Goal of the exercise |
Reproduce verbatim the line in which "(438, 600) = (579, 285): grey" occurs, together with each line that follows it to the end of the listing, and nothing more.

Data block |
_ _ _ _ _

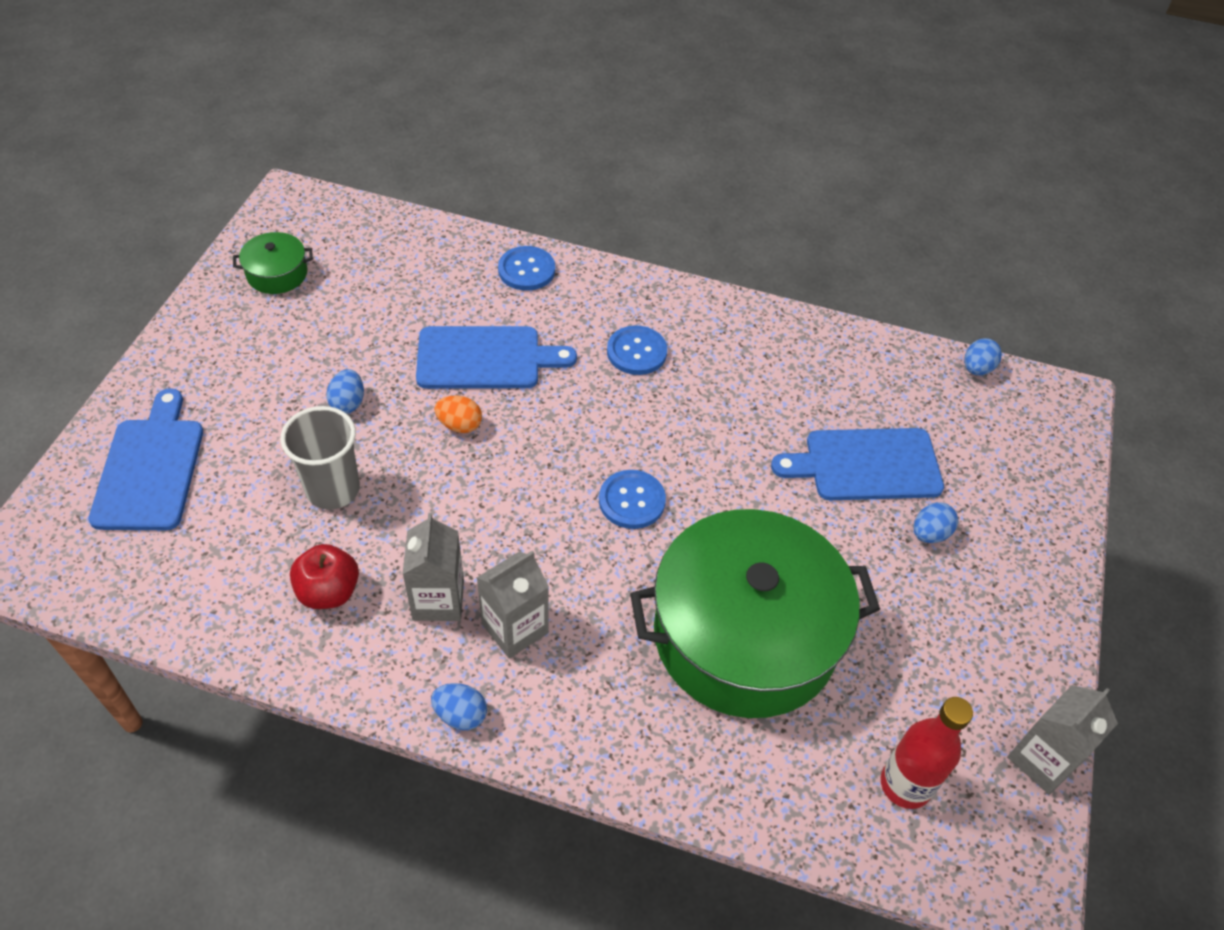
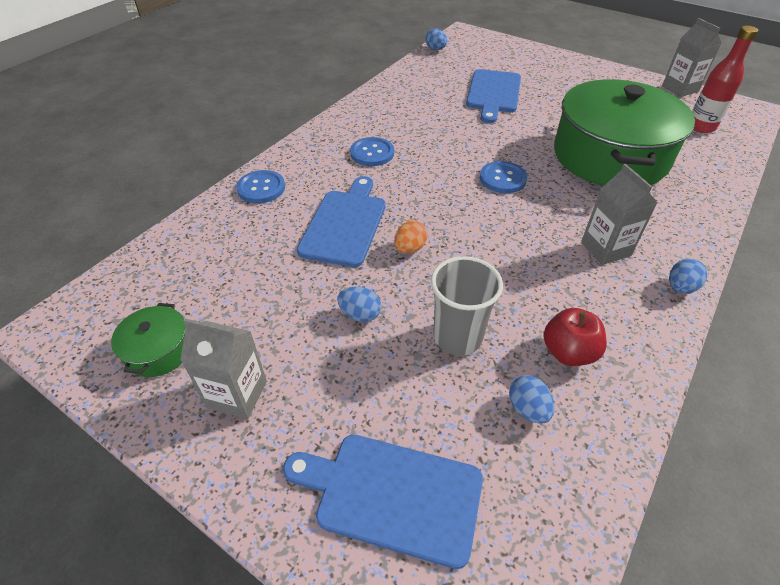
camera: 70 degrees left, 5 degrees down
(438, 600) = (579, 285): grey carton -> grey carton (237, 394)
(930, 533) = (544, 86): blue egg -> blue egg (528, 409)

_ _ _ _ _

Solution |
(438, 600) = (579, 285): grey carton -> grey carton (237, 394)
(930, 533) = (544, 86): blue egg -> blue egg (528, 409)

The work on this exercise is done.